## Your assignment
Could you copy the records below exactly, leaving out any pictures they include?

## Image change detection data
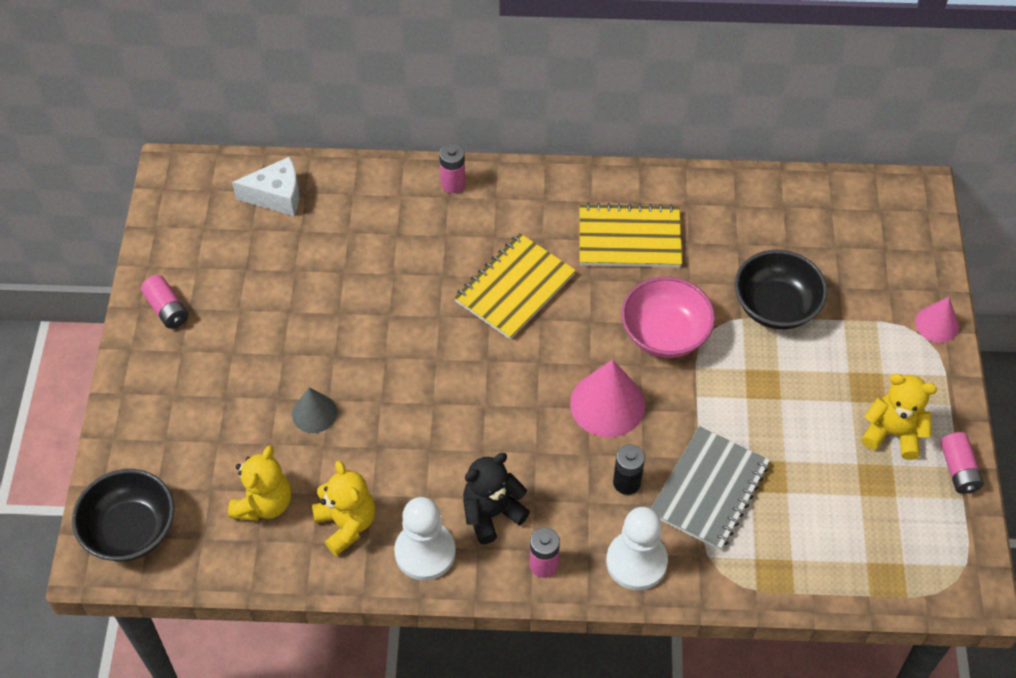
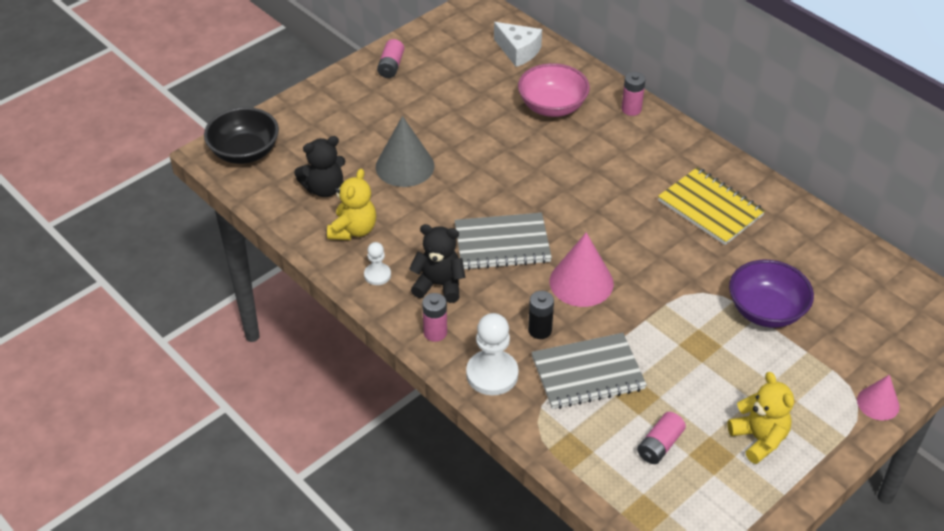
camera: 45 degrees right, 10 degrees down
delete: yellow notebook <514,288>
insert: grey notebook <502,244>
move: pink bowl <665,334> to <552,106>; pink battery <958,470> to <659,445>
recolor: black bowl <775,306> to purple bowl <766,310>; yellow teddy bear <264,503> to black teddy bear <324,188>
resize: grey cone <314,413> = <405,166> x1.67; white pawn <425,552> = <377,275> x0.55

## Written solution
camera: 45 degrees right, 10 degrees down
delete: yellow notebook <514,288>
insert: grey notebook <502,244>
move: pink bowl <665,334> to <552,106>; pink battery <958,470> to <659,445>
recolor: black bowl <775,306> to purple bowl <766,310>; yellow teddy bear <264,503> to black teddy bear <324,188>
resize: grey cone <314,413> = <405,166> x1.67; white pawn <425,552> = <377,275> x0.55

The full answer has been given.